--- The problem ---
Pictures aside, quote the whole listing exactly.

===== Records =====

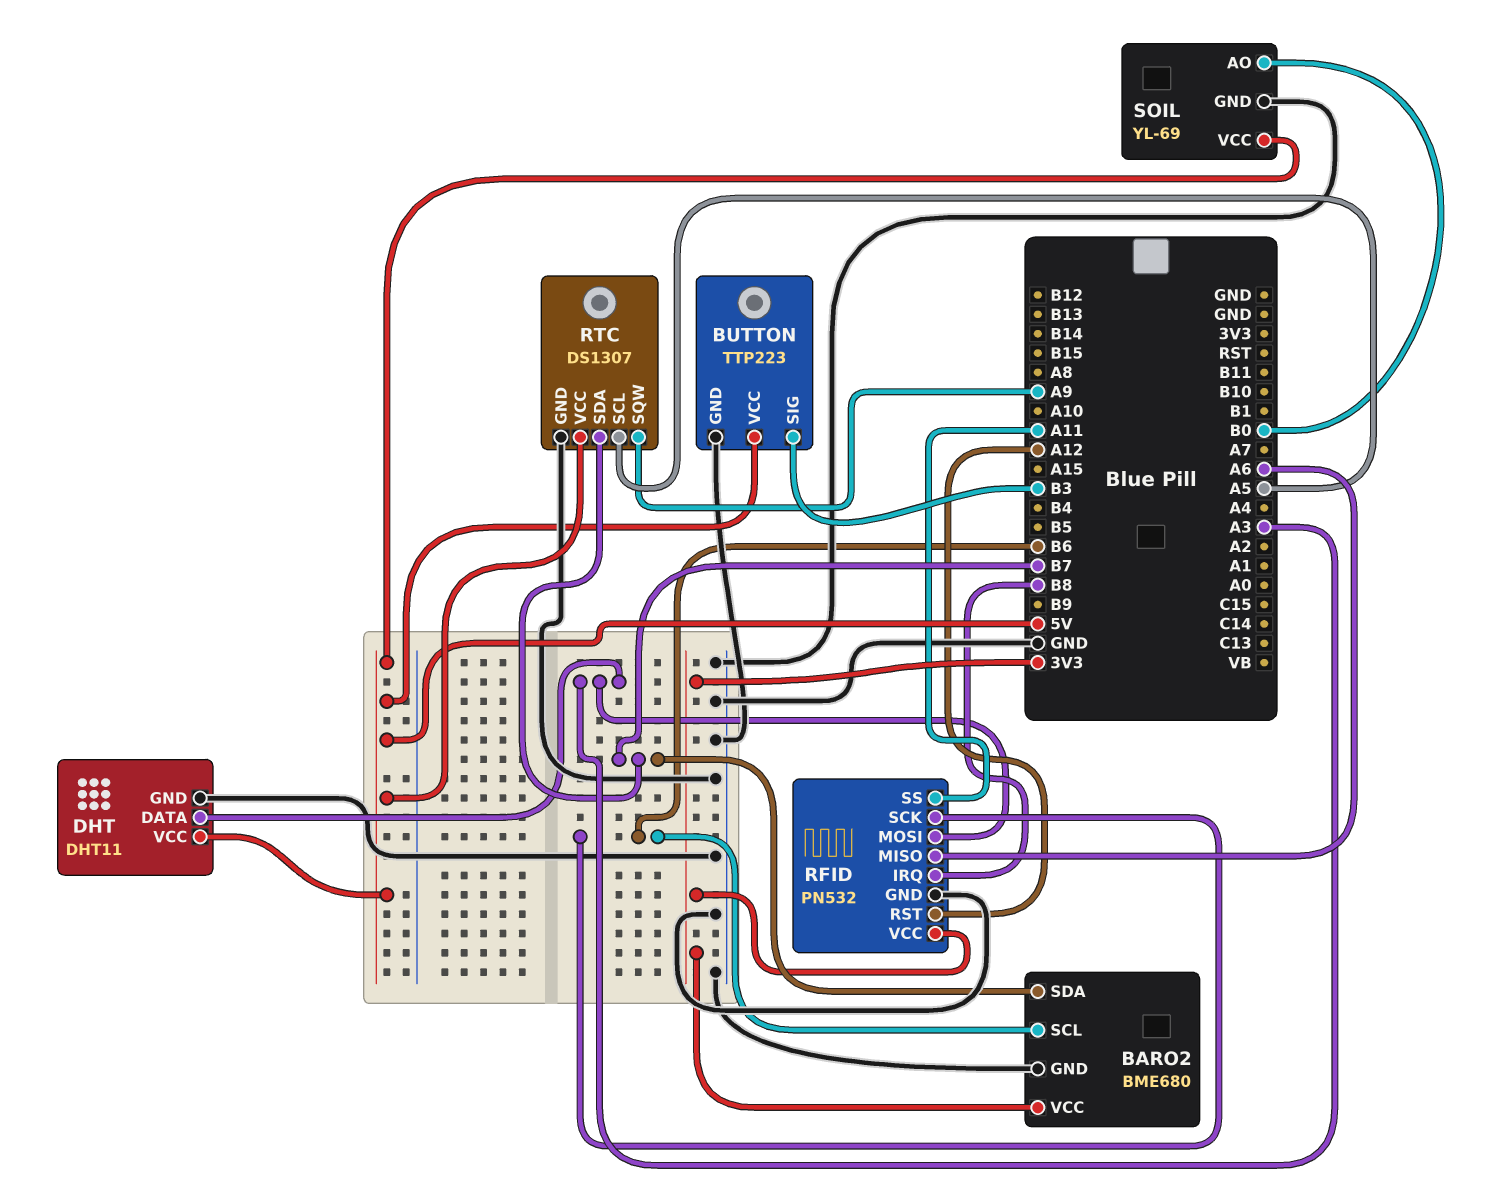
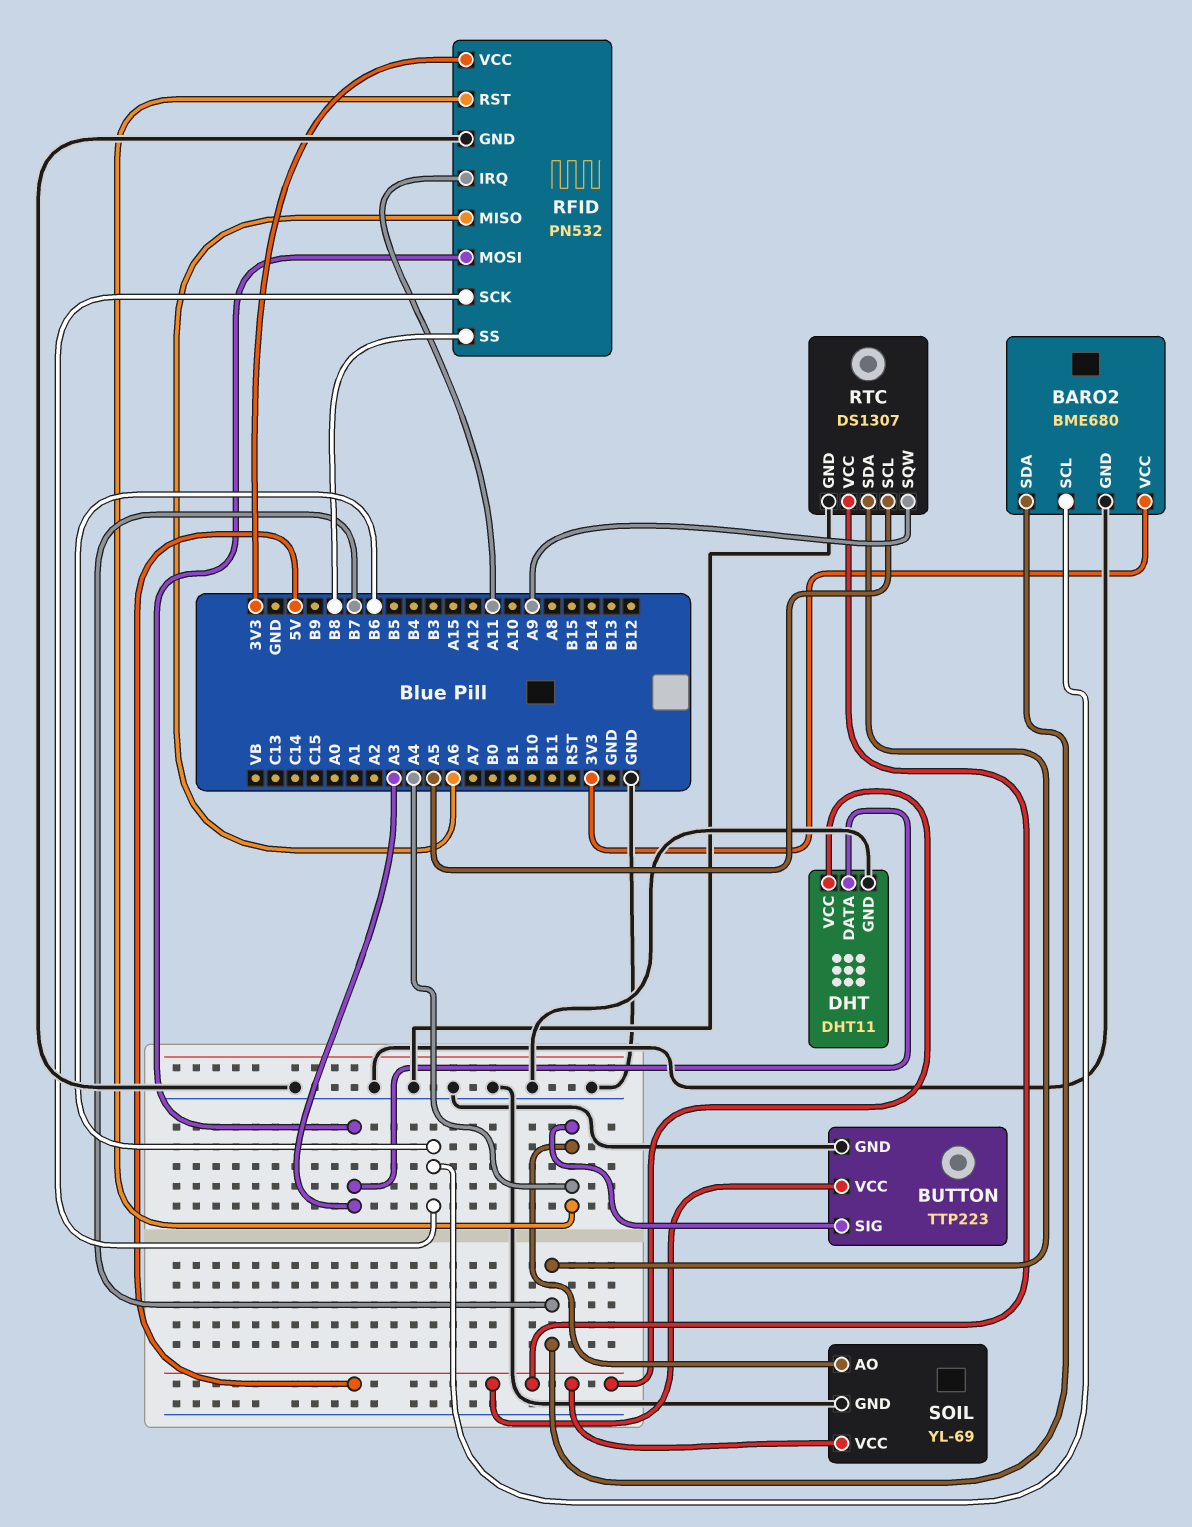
BUTTON pin SIG: B3 -> A4
RFID pin IRQ: B8 -> A11
RFID pin RST: A12 -> A4
RFID pin SS: A11 -> B8
SOIL pin AO: B0 -> A4

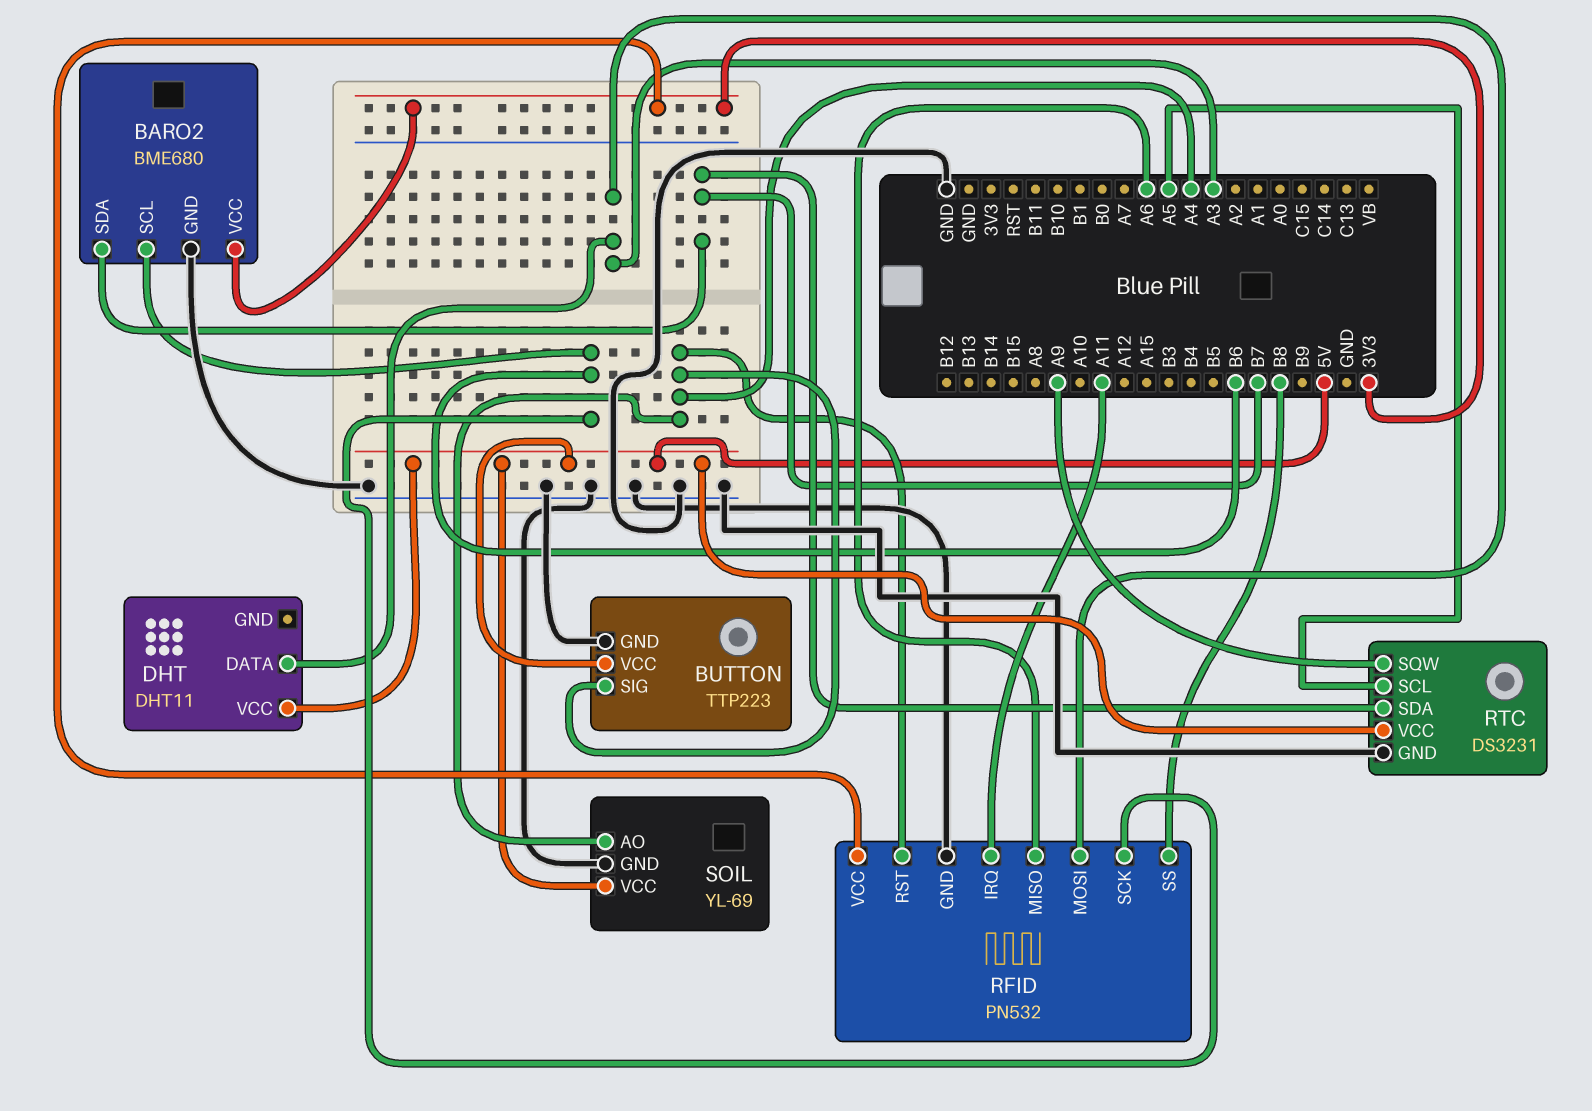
DHT pin GND: GND -> none
RTC: DS1307 -> DS3231

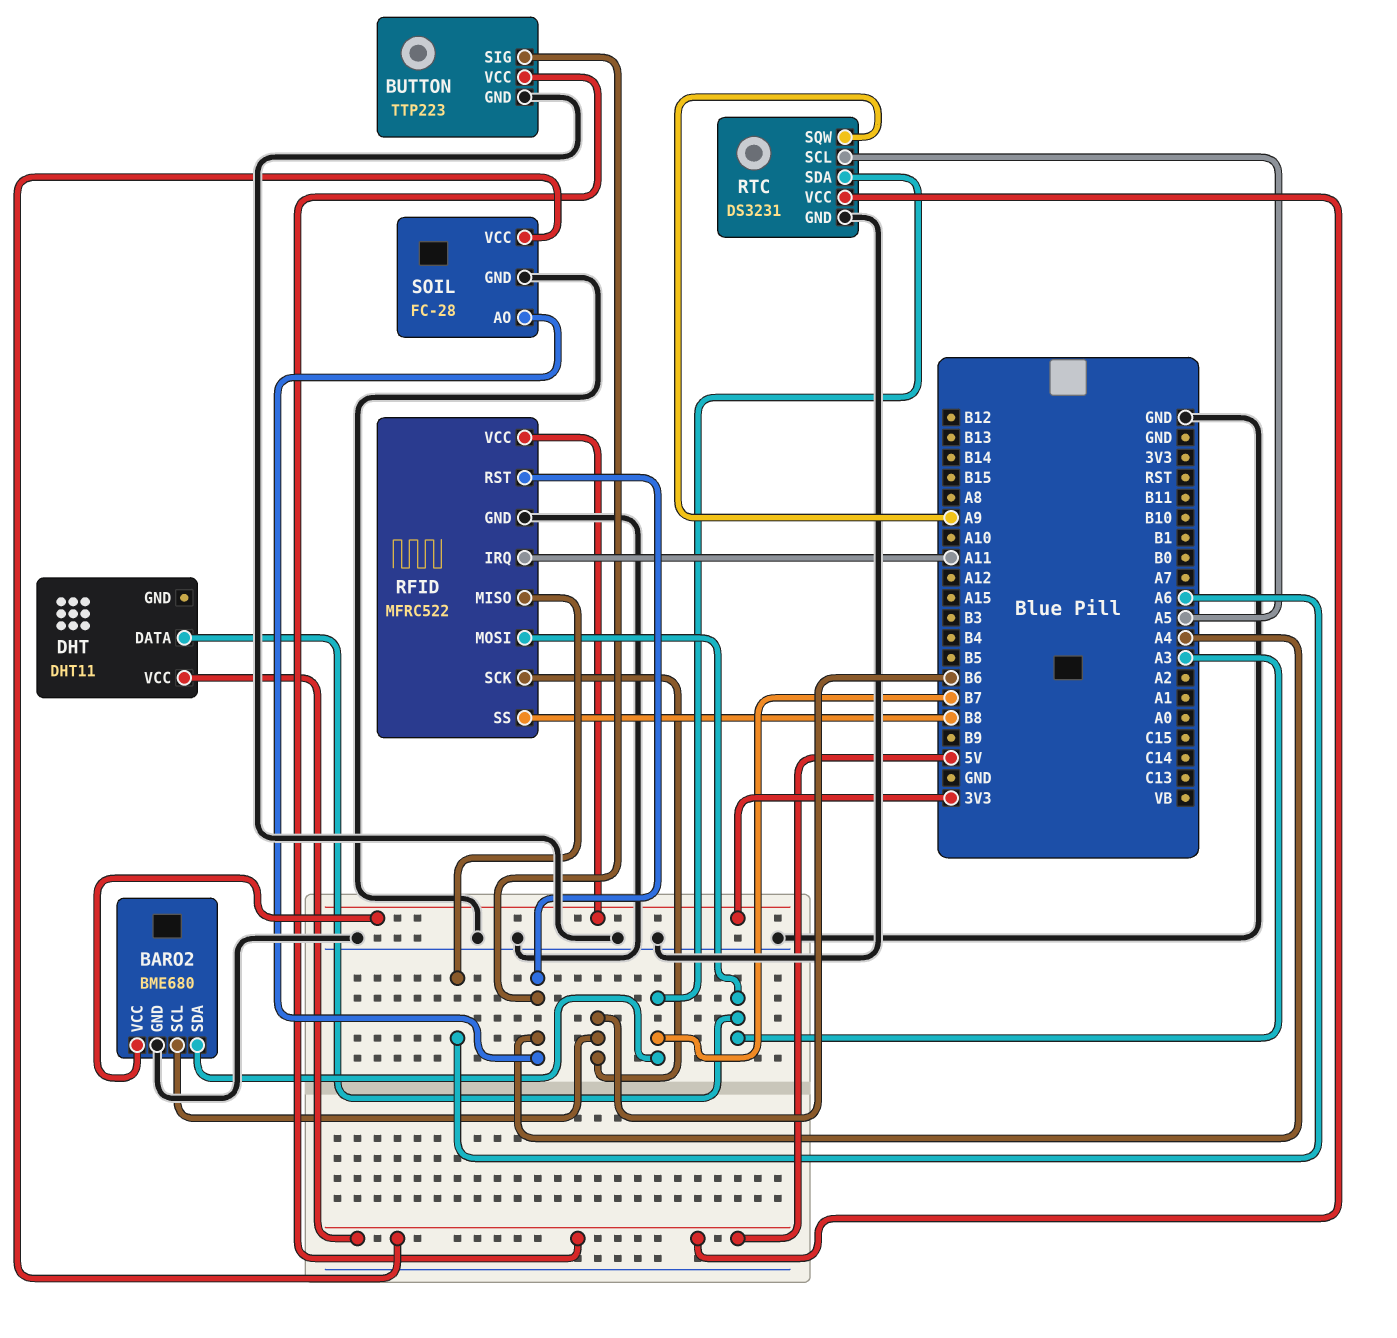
RFID: PN532 -> MFRC522
SOIL: YL-69 -> FC-28

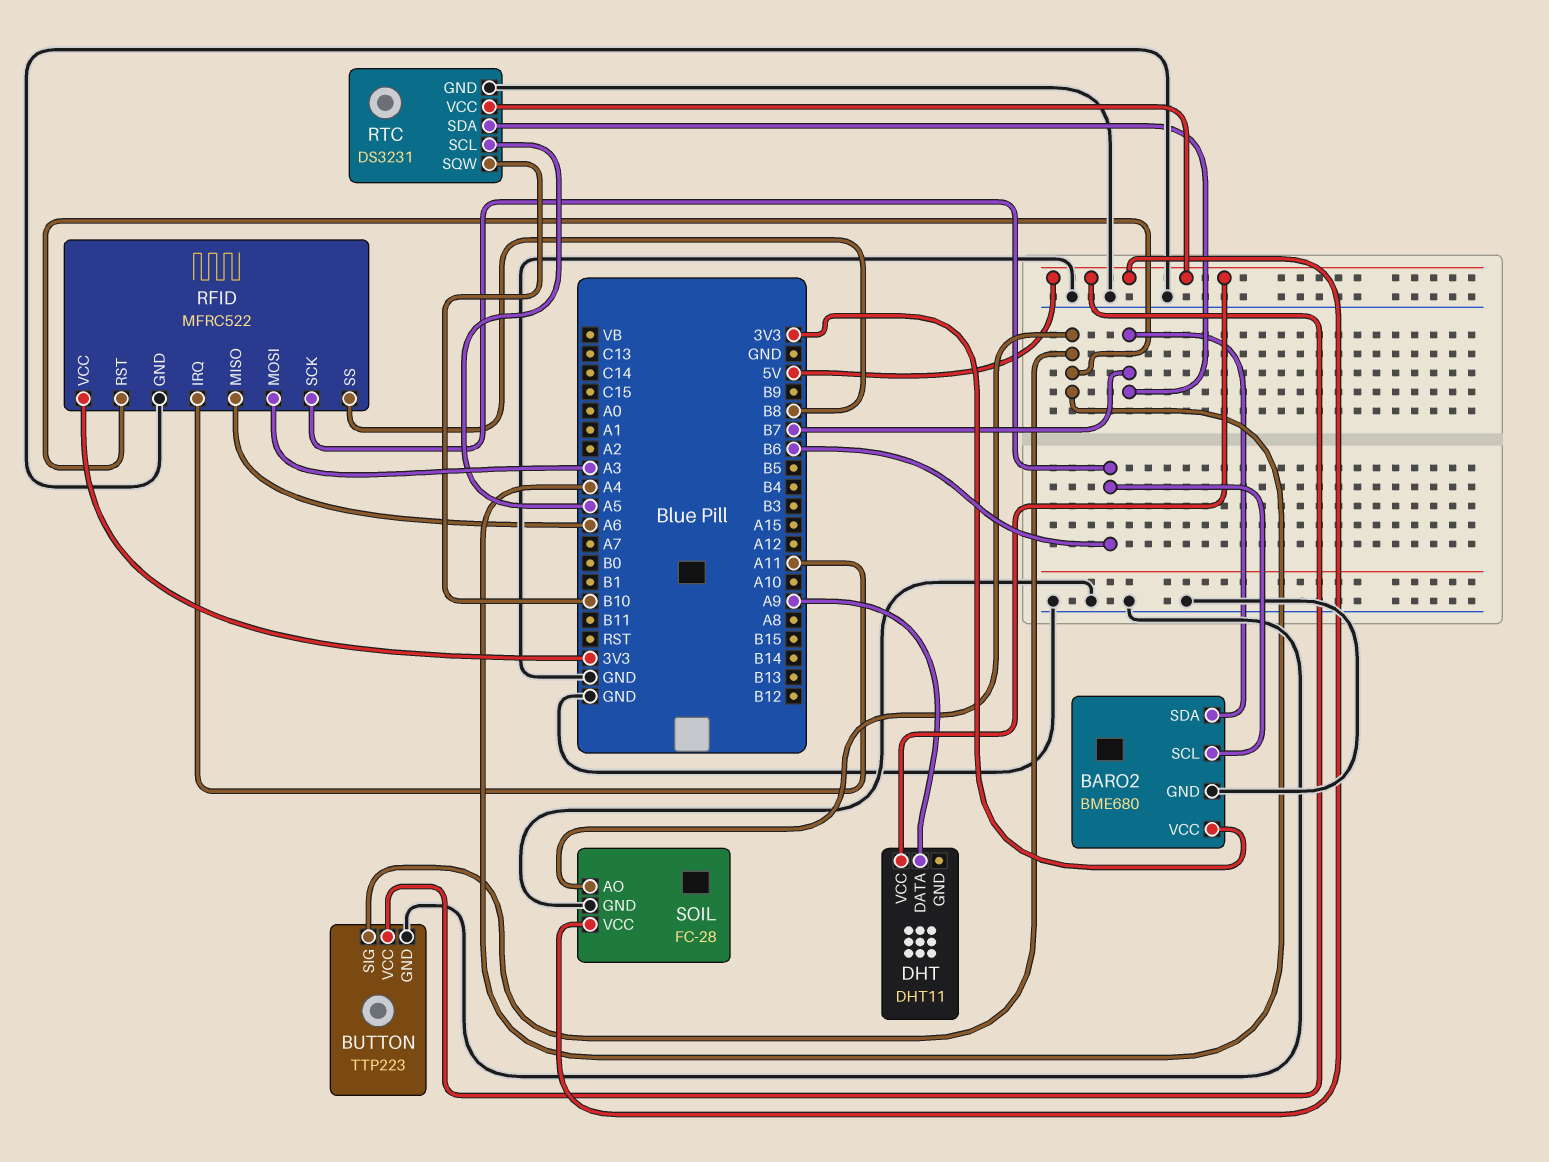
DHT pin DATA: A3 -> A9
RTC pin SQW: A9 -> B10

=====

--- Output ---
BUTTON pin SIG: B3 -> A4
RFID pin IRQ: B8 -> A11
RFID pin RST: A12 -> A4
RFID pin SS: A11 -> B8
SOIL pin AO: B0 -> A4

DHT pin GND: GND -> none
RTC: DS1307 -> DS3231

RFID: PN532 -> MFRC522
SOIL: YL-69 -> FC-28

DHT pin DATA: A3 -> A9
RTC pin SQW: A9 -> B10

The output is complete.